◆ **Assignment**
Take the line that contains "white ellipse at" in the data below and each line after it, through the last, and repeat them unchanged.

◆ **Before and after coordinates**
━━━━

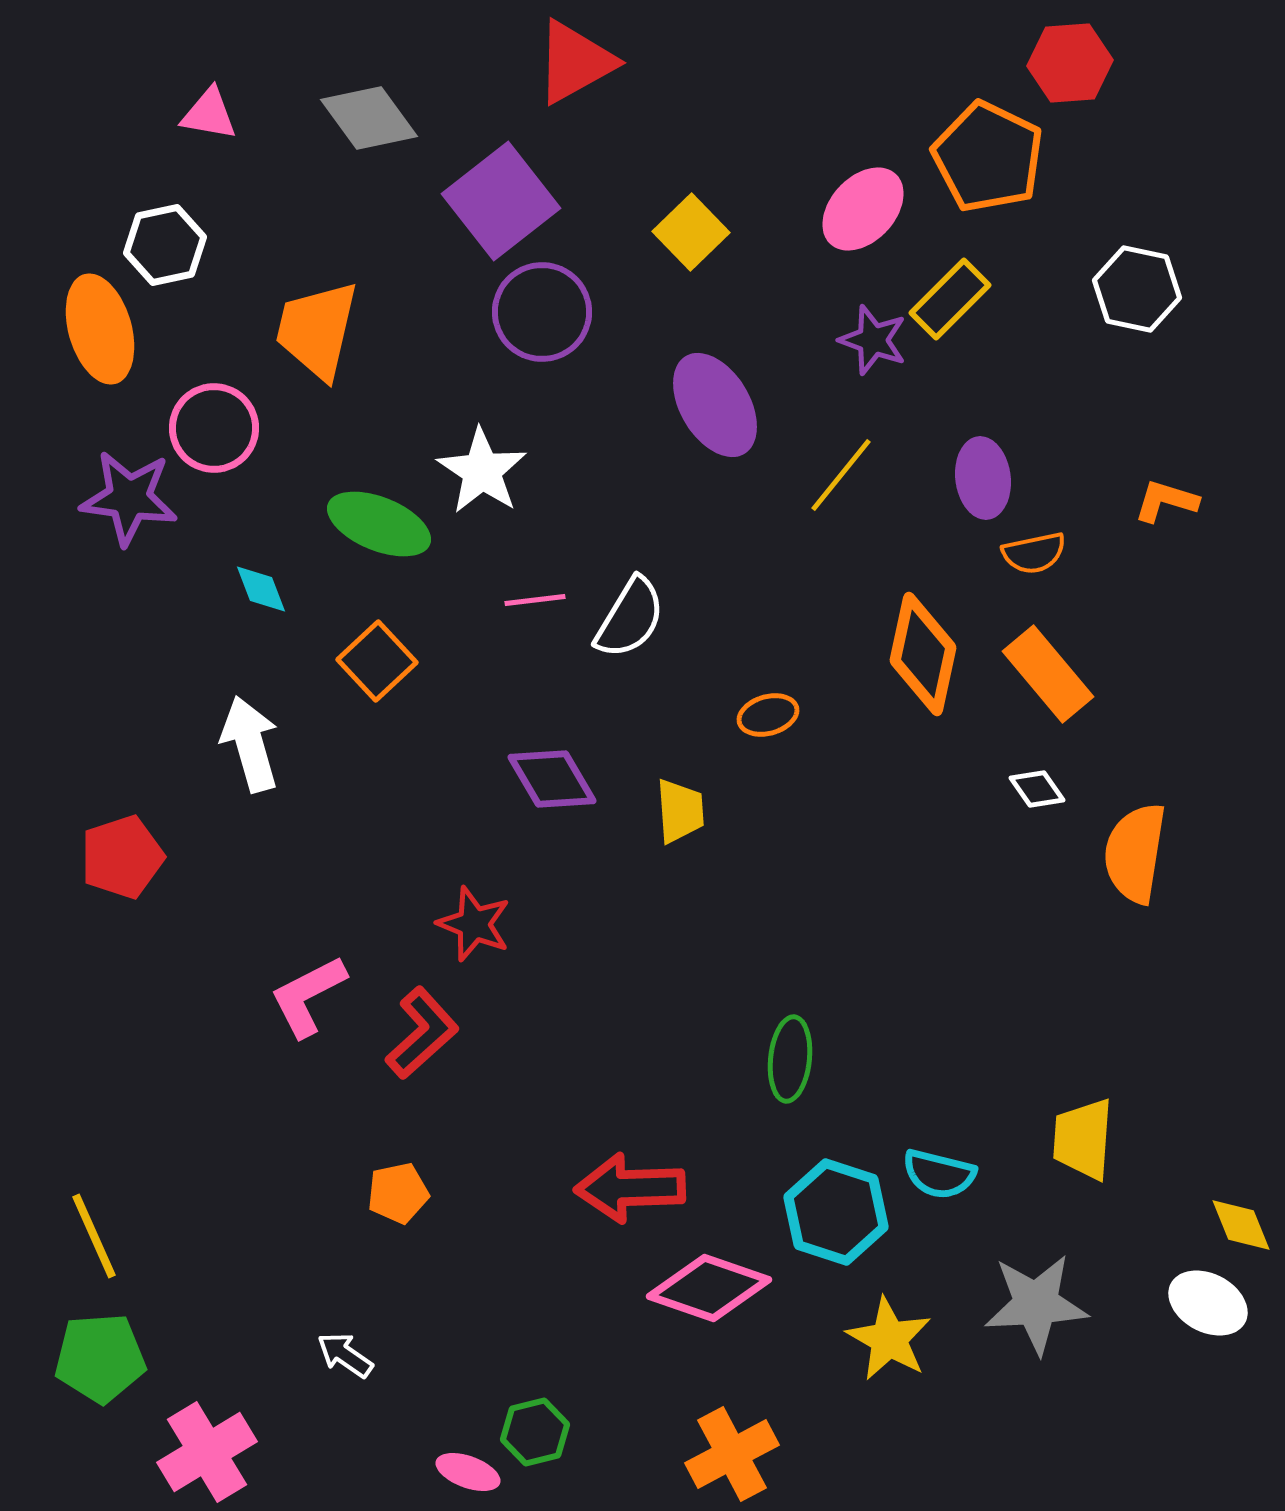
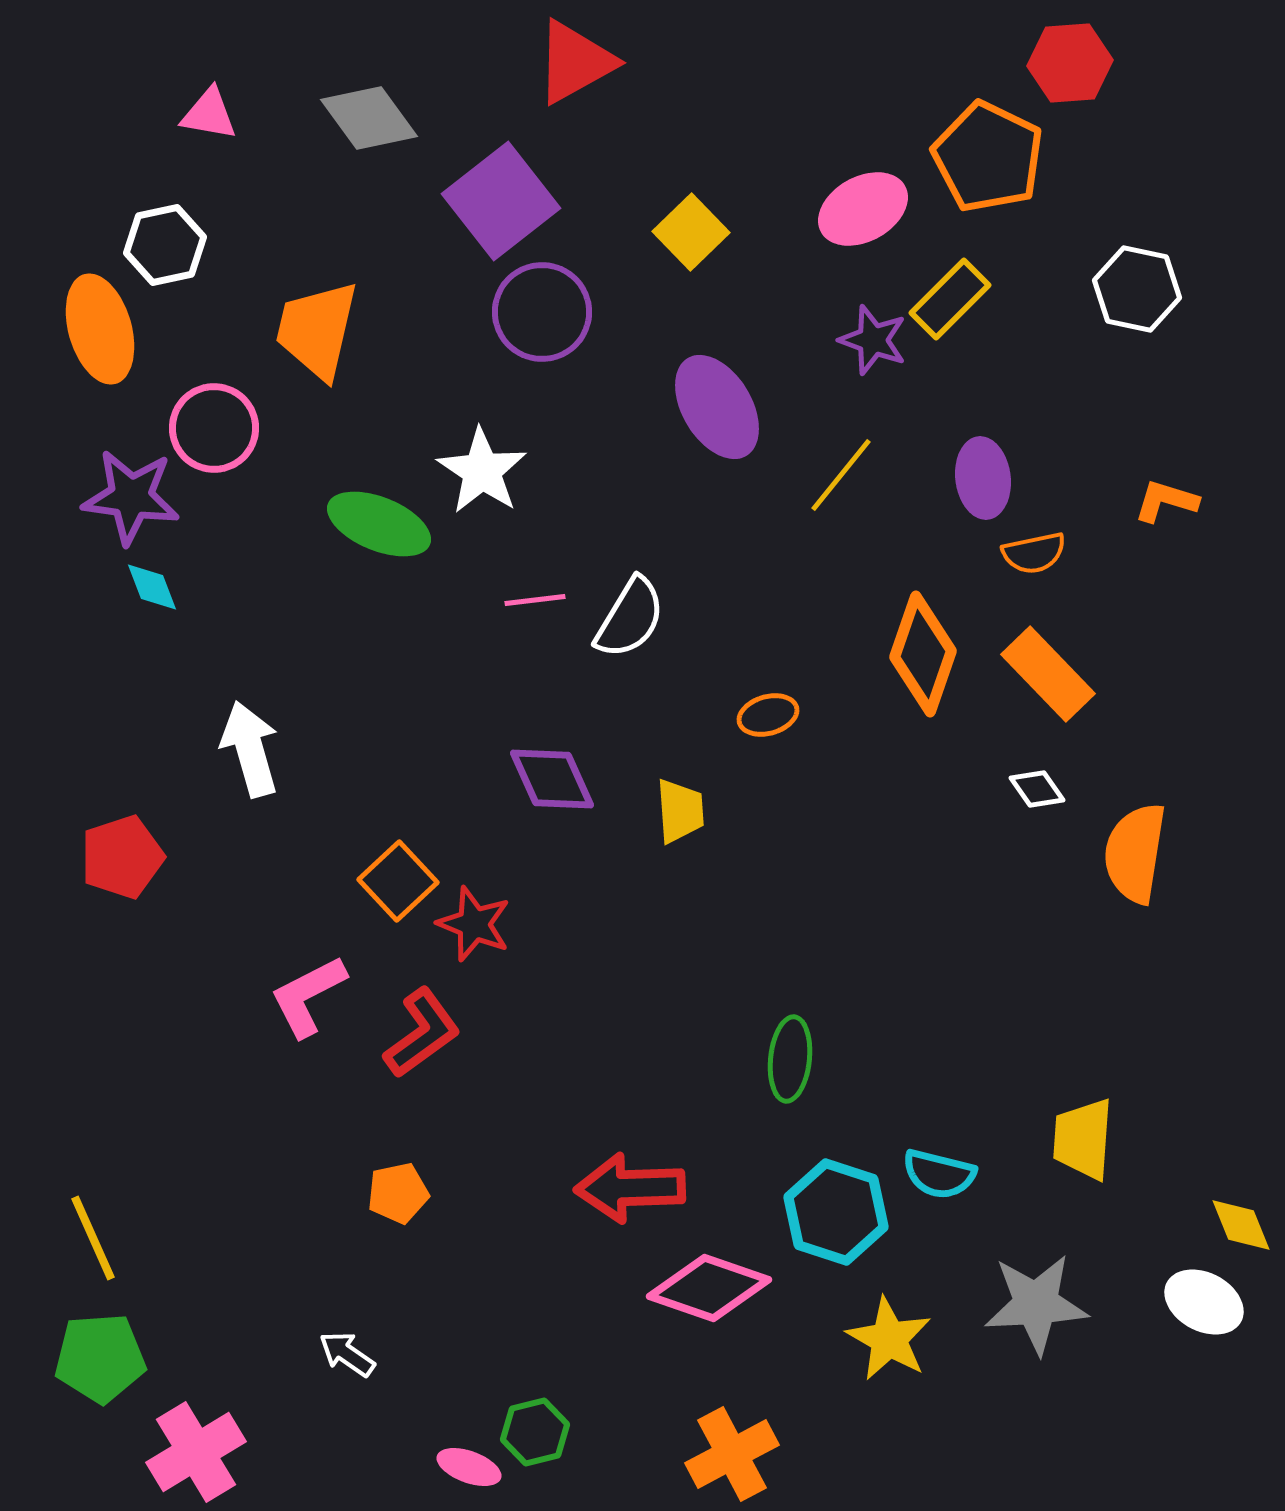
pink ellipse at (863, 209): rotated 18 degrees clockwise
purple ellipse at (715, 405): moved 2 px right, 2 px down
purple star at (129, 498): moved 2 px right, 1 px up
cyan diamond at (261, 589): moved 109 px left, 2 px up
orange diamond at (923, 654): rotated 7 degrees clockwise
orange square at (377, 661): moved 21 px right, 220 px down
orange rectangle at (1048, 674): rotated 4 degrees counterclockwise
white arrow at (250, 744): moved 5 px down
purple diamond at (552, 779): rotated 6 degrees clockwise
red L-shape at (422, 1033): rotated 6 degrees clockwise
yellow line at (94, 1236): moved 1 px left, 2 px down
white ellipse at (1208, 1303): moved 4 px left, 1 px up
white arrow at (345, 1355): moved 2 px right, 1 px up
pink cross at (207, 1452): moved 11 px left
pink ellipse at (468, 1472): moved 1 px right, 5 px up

━━━━

◆ **The answer**
white ellipse at (1208, 1303): moved 4 px left, 1 px up
white arrow at (345, 1355): moved 2 px right, 1 px up
pink cross at (207, 1452): moved 11 px left
pink ellipse at (468, 1472): moved 1 px right, 5 px up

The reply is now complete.